EXTRACTED DATA:
• • • •

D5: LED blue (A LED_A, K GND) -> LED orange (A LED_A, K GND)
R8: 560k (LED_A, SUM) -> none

• • • •

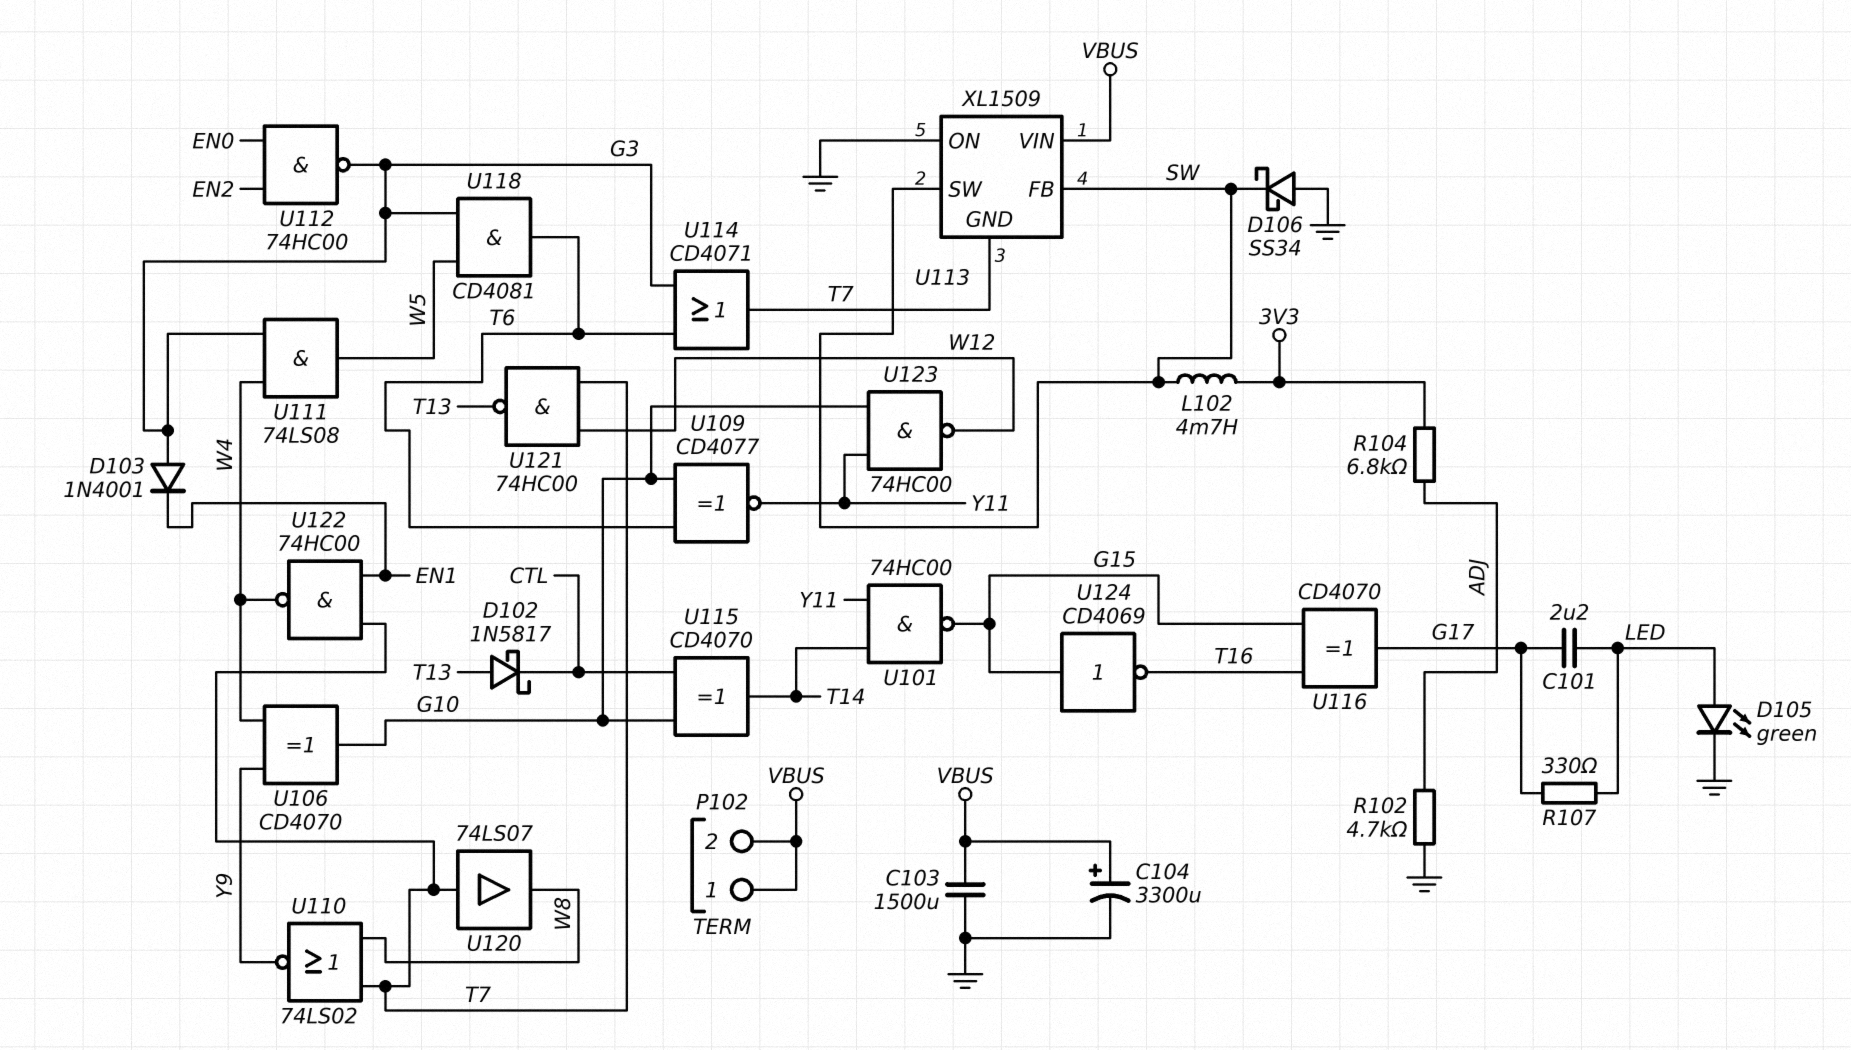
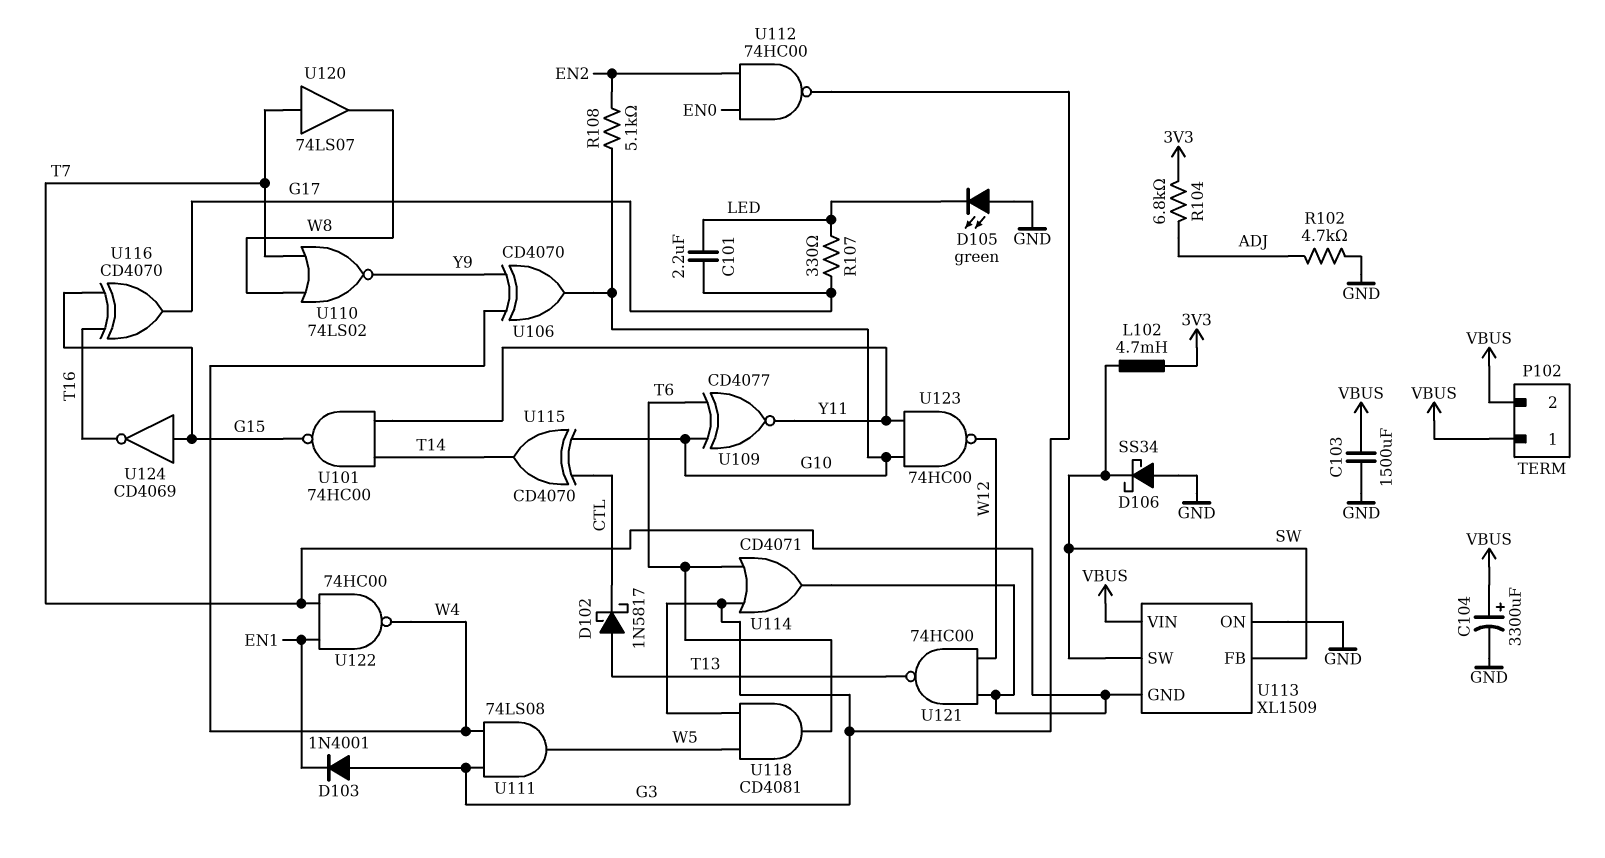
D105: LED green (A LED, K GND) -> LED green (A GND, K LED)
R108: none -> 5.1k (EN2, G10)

• • • •

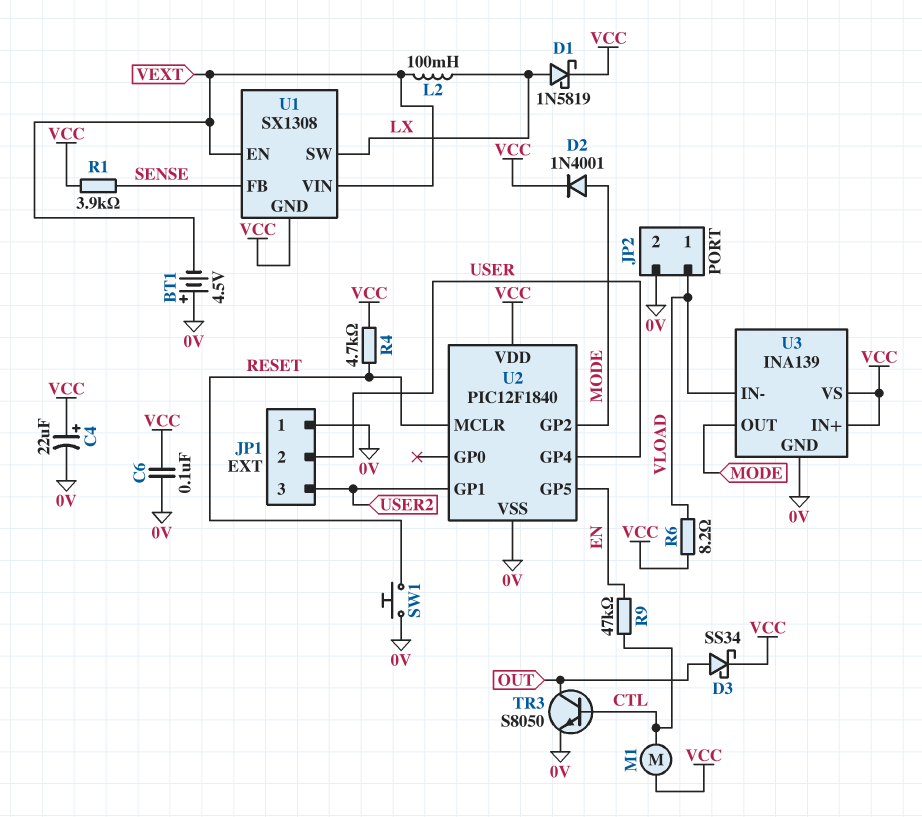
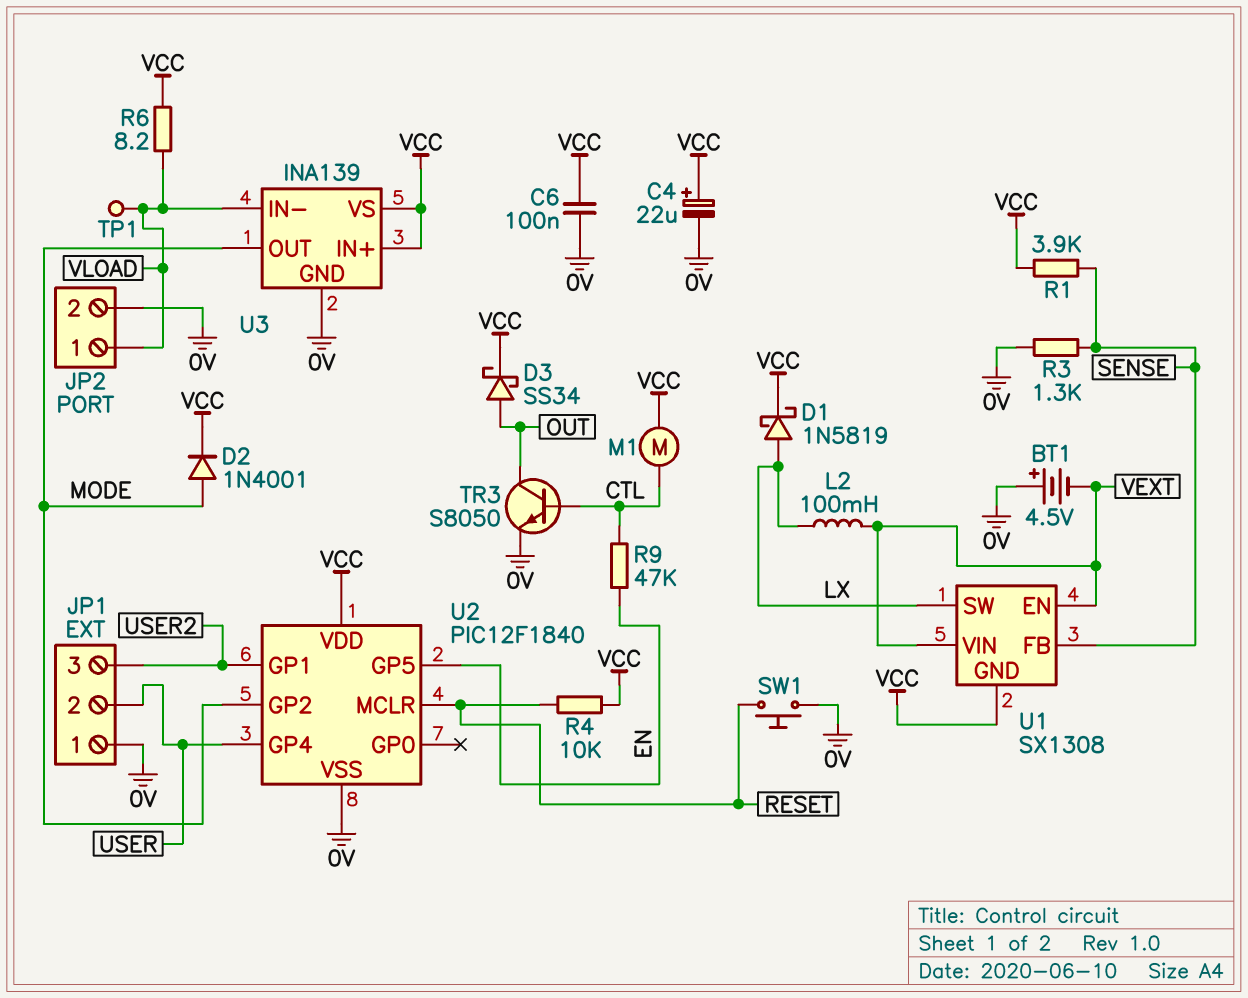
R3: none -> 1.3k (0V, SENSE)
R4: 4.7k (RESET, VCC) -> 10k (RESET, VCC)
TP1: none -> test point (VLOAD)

• • • •

YOUR INSTRUCTIONS: From the line containing "D5: LED blue" down to the line containing "R8: 560k (LED_A, SUM) -> none" in the material above, reproduce every line exactly, including the two end lines.

SOLUTION TO THIS PROBLEM:
D5: LED blue (A LED_A, K GND) -> LED orange (A LED_A, K GND)
R8: 560k (LED_A, SUM) -> none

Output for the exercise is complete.